Spatial reasoning data:
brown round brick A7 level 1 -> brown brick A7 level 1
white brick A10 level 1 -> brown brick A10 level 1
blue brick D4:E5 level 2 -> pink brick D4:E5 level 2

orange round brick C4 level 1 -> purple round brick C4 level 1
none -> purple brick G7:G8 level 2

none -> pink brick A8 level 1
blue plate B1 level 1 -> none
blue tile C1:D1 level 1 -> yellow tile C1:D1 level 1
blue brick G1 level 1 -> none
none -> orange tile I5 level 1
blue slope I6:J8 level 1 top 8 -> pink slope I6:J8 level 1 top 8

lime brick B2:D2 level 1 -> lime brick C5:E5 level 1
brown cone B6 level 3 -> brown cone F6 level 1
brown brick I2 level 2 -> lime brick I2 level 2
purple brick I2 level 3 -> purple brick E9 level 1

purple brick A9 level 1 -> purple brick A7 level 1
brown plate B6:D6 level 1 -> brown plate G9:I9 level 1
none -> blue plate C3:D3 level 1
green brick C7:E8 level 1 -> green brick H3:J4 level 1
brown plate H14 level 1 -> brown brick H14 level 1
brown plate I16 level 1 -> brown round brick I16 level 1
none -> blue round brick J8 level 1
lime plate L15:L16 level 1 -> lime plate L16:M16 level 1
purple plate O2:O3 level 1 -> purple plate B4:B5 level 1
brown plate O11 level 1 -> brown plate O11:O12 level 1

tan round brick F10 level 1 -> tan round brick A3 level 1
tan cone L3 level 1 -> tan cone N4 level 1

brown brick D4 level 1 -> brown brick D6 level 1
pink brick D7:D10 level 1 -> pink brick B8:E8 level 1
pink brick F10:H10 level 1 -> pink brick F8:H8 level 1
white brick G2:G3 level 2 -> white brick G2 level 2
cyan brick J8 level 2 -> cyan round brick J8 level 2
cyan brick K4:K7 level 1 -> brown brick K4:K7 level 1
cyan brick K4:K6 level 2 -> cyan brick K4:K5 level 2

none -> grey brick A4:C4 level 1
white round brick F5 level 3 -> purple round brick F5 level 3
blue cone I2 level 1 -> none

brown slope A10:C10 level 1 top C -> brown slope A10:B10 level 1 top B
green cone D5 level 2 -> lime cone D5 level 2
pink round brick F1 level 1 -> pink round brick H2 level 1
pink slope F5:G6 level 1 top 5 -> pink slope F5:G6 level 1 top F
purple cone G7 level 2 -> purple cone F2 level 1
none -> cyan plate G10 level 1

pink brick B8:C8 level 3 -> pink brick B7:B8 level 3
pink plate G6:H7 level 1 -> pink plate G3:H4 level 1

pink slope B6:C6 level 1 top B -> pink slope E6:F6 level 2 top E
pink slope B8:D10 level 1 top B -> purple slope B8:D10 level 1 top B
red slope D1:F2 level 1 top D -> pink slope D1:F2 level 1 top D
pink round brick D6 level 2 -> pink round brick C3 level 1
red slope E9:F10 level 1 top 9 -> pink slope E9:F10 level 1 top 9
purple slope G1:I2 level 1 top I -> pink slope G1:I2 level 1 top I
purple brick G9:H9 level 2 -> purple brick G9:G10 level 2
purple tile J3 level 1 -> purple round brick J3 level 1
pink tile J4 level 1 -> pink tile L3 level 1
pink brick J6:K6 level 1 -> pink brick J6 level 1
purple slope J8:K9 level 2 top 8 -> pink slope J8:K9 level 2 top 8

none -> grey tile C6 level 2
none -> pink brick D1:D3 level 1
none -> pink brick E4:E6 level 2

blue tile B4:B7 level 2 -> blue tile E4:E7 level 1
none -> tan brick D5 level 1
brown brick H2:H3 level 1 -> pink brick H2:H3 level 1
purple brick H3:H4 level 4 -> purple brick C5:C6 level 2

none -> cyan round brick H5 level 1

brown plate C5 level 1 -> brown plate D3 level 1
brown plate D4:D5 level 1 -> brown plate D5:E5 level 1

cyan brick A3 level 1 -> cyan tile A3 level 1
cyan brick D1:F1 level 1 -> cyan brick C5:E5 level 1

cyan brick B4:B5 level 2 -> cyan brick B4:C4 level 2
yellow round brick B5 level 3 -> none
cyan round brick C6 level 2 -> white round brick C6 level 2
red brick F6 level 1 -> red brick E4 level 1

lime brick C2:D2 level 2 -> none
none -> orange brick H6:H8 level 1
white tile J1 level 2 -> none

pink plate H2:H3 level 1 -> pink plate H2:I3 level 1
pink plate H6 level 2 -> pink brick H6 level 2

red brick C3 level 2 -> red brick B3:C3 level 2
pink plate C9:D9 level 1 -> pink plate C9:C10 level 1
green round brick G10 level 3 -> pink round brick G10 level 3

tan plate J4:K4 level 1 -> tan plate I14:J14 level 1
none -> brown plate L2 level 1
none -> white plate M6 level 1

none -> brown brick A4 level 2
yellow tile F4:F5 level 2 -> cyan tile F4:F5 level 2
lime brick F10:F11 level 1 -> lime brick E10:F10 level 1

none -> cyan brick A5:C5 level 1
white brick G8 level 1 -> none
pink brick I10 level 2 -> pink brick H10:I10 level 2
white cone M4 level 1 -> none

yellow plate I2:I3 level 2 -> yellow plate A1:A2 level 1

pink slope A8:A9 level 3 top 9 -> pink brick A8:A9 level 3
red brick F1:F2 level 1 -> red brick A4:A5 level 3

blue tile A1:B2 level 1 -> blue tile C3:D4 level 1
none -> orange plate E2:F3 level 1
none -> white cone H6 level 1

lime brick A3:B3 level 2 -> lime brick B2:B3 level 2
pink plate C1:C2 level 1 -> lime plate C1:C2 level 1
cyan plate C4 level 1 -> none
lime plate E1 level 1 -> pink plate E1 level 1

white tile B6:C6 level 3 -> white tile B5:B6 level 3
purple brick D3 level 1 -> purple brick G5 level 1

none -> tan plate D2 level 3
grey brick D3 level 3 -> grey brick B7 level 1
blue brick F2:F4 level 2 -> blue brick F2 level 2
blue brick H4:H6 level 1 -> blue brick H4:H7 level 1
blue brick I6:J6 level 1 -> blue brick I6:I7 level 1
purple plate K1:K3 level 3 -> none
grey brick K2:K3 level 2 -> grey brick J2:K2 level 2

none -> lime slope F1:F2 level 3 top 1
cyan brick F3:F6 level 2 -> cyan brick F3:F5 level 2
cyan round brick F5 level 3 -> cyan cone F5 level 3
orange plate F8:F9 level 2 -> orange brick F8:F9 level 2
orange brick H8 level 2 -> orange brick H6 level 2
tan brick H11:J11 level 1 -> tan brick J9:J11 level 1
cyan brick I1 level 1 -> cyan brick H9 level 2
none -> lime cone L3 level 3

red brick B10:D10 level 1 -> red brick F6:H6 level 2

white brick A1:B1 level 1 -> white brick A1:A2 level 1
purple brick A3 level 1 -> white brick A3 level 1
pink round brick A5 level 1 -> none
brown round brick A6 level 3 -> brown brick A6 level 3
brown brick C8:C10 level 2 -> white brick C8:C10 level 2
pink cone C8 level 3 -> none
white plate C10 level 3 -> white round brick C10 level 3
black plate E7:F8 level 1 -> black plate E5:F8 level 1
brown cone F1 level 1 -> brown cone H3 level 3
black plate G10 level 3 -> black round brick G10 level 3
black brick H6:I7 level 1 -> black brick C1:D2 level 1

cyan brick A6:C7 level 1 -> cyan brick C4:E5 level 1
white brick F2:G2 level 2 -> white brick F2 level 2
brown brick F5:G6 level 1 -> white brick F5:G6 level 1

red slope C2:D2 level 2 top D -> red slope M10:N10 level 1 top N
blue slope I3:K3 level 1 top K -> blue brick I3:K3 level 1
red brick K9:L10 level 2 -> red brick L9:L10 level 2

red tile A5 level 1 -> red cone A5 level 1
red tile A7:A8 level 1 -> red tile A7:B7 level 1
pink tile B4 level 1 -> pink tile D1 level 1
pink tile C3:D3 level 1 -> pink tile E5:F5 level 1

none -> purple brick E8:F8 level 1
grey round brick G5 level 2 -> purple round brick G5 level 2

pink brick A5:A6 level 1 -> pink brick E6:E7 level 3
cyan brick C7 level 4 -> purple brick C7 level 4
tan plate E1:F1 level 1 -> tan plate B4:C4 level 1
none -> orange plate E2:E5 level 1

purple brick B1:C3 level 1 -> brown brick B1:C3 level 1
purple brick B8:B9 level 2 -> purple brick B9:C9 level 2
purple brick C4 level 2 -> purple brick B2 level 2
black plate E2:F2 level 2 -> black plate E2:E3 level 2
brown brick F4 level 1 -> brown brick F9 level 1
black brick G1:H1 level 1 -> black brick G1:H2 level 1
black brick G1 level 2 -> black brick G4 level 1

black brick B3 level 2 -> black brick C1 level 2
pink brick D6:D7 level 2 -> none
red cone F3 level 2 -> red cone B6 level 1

**THE TASK**
The lines to extract from the data above begin with the line containing "pink plate H6" and end with the line containing "none -> brown brick A4 level 2". Extract them exactly, including both.

**ANSWER BELOW**
pink plate H6 level 2 -> pink brick H6 level 2

red brick C3 level 2 -> red brick B3:C3 level 2
pink plate C9:D9 level 1 -> pink plate C9:C10 level 1
green round brick G10 level 3 -> pink round brick G10 level 3

tan plate J4:K4 level 1 -> tan plate I14:J14 level 1
none -> brown plate L2 level 1
none -> white plate M6 level 1

none -> brown brick A4 level 2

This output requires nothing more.